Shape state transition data
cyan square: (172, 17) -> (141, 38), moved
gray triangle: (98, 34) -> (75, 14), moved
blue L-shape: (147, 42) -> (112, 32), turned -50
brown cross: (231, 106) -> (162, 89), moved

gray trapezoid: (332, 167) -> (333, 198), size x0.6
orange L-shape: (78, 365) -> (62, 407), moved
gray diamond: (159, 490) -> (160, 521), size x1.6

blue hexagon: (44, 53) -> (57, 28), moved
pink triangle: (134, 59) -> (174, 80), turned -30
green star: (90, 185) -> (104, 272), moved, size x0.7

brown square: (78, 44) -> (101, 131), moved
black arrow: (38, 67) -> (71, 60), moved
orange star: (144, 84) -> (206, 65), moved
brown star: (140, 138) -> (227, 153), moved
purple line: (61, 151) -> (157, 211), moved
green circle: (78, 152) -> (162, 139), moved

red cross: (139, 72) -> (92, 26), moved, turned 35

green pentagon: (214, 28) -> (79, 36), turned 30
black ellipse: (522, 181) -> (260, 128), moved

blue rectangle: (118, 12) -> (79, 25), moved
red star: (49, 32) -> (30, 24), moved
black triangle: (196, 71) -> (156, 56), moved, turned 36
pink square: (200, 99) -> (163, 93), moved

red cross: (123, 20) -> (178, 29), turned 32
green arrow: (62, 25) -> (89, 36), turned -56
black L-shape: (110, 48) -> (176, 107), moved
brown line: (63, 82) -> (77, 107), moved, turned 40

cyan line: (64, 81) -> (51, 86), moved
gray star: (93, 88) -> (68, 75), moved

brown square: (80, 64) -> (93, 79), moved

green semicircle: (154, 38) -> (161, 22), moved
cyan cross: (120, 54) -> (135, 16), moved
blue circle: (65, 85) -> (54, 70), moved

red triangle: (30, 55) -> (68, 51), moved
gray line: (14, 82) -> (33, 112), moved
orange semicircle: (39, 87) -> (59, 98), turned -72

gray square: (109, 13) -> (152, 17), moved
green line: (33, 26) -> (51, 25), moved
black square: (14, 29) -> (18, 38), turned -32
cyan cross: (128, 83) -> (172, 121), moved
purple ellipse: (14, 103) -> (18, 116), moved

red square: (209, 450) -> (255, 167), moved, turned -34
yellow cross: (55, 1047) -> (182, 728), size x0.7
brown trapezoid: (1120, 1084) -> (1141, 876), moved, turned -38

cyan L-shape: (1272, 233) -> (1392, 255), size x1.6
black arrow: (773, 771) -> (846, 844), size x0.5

**Your goal:** Keeping every word in place, restate the entries above.

**Written response:**
cyan square: (172, 17) -> (141, 38), moved
gray triangle: (98, 34) -> (75, 14), moved
blue L-shape: (147, 42) -> (112, 32), turned -50
brown cross: (231, 106) -> (162, 89), moved

gray trapezoid: (332, 167) -> (333, 198), size x0.6
orange L-shape: (78, 365) -> (62, 407), moved
gray diamond: (159, 490) -> (160, 521), size x1.6

blue hexagon: (44, 53) -> (57, 28), moved
pink triangle: (134, 59) -> (174, 80), turned -30
green star: (90, 185) -> (104, 272), moved, size x0.7

brown square: (78, 44) -> (101, 131), moved
black arrow: (38, 67) -> (71, 60), moved
orange star: (144, 84) -> (206, 65), moved
brown star: (140, 138) -> (227, 153), moved
purple line: (61, 151) -> (157, 211), moved
green circle: (78, 152) -> (162, 139), moved

red cross: (139, 72) -> (92, 26), moved, turned 35

green pentagon: (214, 28) -> (79, 36), turned 30
black ellipse: (522, 181) -> (260, 128), moved

blue rectangle: (118, 12) -> (79, 25), moved
red star: (49, 32) -> (30, 24), moved
black triangle: (196, 71) -> (156, 56), moved, turned 36
pink square: (200, 99) -> (163, 93), moved

red cross: (123, 20) -> (178, 29), turned 32
green arrow: (62, 25) -> (89, 36), turned -56
black L-shape: (110, 48) -> (176, 107), moved
brown line: (63, 82) -> (77, 107), moved, turned 40

cyan line: (64, 81) -> (51, 86), moved
gray star: (93, 88) -> (68, 75), moved

brown square: (80, 64) -> (93, 79), moved

green semicircle: (154, 38) -> (161, 22), moved
cyan cross: (120, 54) -> (135, 16), moved
blue circle: (65, 85) -> (54, 70), moved

red triangle: (30, 55) -> (68, 51), moved
gray line: (14, 82) -> (33, 112), moved
orange semicircle: (39, 87) -> (59, 98), turned -72

gray square: (109, 13) -> (152, 17), moved
green line: (33, 26) -> (51, 25), moved
black square: (14, 29) -> (18, 38), turned -32
cyan cross: (128, 83) -> (172, 121), moved
purple ellipse: (14, 103) -> (18, 116), moved

red square: (209, 450) -> (255, 167), moved, turned -34
yellow cross: (55, 1047) -> (182, 728), size x0.7
brown trapezoid: (1120, 1084) -> (1141, 876), moved, turned -38

cyan L-shape: (1272, 233) -> (1392, 255), size x1.6
black arrow: (773, 771) -> (846, 844), size x0.5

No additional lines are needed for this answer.